[ENTRIES PROVIDED Boundary: Start]

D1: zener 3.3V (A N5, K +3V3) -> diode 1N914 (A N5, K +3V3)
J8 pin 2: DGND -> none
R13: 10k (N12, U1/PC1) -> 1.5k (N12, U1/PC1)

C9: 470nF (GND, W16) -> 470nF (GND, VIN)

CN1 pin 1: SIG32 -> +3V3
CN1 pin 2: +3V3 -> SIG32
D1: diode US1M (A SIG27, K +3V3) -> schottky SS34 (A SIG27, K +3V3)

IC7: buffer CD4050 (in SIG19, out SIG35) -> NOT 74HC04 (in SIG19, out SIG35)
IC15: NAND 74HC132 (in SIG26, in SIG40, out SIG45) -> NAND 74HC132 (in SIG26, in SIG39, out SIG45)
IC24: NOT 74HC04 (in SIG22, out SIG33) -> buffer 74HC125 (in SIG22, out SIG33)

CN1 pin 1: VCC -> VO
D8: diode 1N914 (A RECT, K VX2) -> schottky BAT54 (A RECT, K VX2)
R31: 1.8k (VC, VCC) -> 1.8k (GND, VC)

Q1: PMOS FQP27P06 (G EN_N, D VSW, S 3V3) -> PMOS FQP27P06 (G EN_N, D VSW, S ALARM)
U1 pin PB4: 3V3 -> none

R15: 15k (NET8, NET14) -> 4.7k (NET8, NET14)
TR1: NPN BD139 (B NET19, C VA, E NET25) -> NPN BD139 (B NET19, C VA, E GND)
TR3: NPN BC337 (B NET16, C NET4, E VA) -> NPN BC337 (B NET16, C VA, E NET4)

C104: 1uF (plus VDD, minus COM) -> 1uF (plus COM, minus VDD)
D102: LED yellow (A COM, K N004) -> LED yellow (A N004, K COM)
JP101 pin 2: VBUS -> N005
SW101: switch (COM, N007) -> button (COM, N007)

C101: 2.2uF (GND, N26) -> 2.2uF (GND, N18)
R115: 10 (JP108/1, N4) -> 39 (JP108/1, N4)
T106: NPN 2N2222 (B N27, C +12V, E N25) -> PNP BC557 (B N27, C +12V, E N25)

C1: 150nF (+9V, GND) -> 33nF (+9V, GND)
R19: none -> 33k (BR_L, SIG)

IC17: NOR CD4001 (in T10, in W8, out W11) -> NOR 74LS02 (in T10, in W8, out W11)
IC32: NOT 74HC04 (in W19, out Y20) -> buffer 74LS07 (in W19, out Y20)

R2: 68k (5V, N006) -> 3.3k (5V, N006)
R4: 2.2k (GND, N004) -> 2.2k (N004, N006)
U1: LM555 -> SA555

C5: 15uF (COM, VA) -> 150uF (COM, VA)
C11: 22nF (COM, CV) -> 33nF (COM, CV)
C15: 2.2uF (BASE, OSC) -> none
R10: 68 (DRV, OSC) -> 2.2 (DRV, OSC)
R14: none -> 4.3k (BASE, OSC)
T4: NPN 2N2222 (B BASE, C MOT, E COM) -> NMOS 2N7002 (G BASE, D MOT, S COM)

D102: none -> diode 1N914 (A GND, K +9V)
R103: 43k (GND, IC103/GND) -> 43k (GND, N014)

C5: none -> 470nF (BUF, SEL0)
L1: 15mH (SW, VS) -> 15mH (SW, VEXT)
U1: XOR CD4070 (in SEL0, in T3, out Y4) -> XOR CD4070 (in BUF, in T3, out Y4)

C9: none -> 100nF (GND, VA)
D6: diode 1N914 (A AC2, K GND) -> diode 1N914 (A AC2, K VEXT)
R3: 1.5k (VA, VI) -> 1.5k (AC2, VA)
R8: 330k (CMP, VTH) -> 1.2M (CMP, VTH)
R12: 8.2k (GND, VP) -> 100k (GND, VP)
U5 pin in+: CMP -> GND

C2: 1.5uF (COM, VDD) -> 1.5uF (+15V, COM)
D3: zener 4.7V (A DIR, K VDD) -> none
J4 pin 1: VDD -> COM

[ENTRIES PROVIDED Boundary: End]

** PROBLEM REQUIREMENTS **
Return the data exactly, every line included.

** FINAL ANSWER **
D1: zener 3.3V (A N5, K +3V3) -> diode 1N914 (A N5, K +3V3)
J8 pin 2: DGND -> none
R13: 10k (N12, U1/PC1) -> 1.5k (N12, U1/PC1)

C9: 470nF (GND, W16) -> 470nF (GND, VIN)

CN1 pin 1: SIG32 -> +3V3
CN1 pin 2: +3V3 -> SIG32
D1: diode US1M (A SIG27, K +3V3) -> schottky SS34 (A SIG27, K +3V3)

IC7: buffer CD4050 (in SIG19, out SIG35) -> NOT 74HC04 (in SIG19, out SIG35)
IC15: NAND 74HC132 (in SIG26, in SIG40, out SIG45) -> NAND 74HC132 (in SIG26, in SIG39, out SIG45)
IC24: NOT 74HC04 (in SIG22, out SIG33) -> buffer 74HC125 (in SIG22, out SIG33)

CN1 pin 1: VCC -> VO
D8: diode 1N914 (A RECT, K VX2) -> schottky BAT54 (A RECT, K VX2)
R31: 1.8k (VC, VCC) -> 1.8k (GND, VC)

Q1: PMOS FQP27P06 (G EN_N, D VSW, S 3V3) -> PMOS FQP27P06 (G EN_N, D VSW, S ALARM)
U1 pin PB4: 3V3 -> none

R15: 15k (NET8, NET14) -> 4.7k (NET8, NET14)
TR1: NPN BD139 (B NET19, C VA, E NET25) -> NPN BD139 (B NET19, C VA, E GND)
TR3: NPN BC337 (B NET16, C NET4, E VA) -> NPN BC337 (B NET16, C VA, E NET4)

C104: 1uF (plus VDD, minus COM) -> 1uF (plus COM, minus VDD)
D102: LED yellow (A COM, K N004) -> LED yellow (A N004, K COM)
JP101 pin 2: VBUS -> N005
SW101: switch (COM, N007) -> button (COM, N007)

C101: 2.2uF (GND, N26) -> 2.2uF (GND, N18)
R115: 10 (JP108/1, N4) -> 39 (JP108/1, N4)
T106: NPN 2N2222 (B N27, C +12V, E N25) -> PNP BC557 (B N27, C +12V, E N25)

C1: 150nF (+9V, GND) -> 33nF (+9V, GND)
R19: none -> 33k (BR_L, SIG)

IC17: NOR CD4001 (in T10, in W8, out W11) -> NOR 74LS02 (in T10, in W8, out W11)
IC32: NOT 74HC04 (in W19, out Y20) -> buffer 74LS07 (in W19, out Y20)

R2: 68k (5V, N006) -> 3.3k (5V, N006)
R4: 2.2k (GND, N004) -> 2.2k (N004, N006)
U1: LM555 -> SA555

C5: 15uF (COM, VA) -> 150uF (COM, VA)
C11: 22nF (COM, CV) -> 33nF (COM, CV)
C15: 2.2uF (BASE, OSC) -> none
R10: 68 (DRV, OSC) -> 2.2 (DRV, OSC)
R14: none -> 4.3k (BASE, OSC)
T4: NPN 2N2222 (B BASE, C MOT, E COM) -> NMOS 2N7002 (G BASE, D MOT, S COM)

D102: none -> diode 1N914 (A GND, K +9V)
R103: 43k (GND, IC103/GND) -> 43k (GND, N014)

C5: none -> 470nF (BUF, SEL0)
L1: 15mH (SW, VS) -> 15mH (SW, VEXT)
U1: XOR CD4070 (in SEL0, in T3, out Y4) -> XOR CD4070 (in BUF, in T3, out Y4)

C9: none -> 100nF (GND, VA)
D6: diode 1N914 (A AC2, K GND) -> diode 1N914 (A AC2, K VEXT)
R3: 1.5k (VA, VI) -> 1.5k (AC2, VA)
R8: 330k (CMP, VTH) -> 1.2M (CMP, VTH)
R12: 8.2k (GND, VP) -> 100k (GND, VP)
U5 pin in+: CMP -> GND

C2: 1.5uF (COM, VDD) -> 1.5uF (+15V, COM)
D3: zener 4.7V (A DIR, K VDD) -> none
J4 pin 1: VDD -> COM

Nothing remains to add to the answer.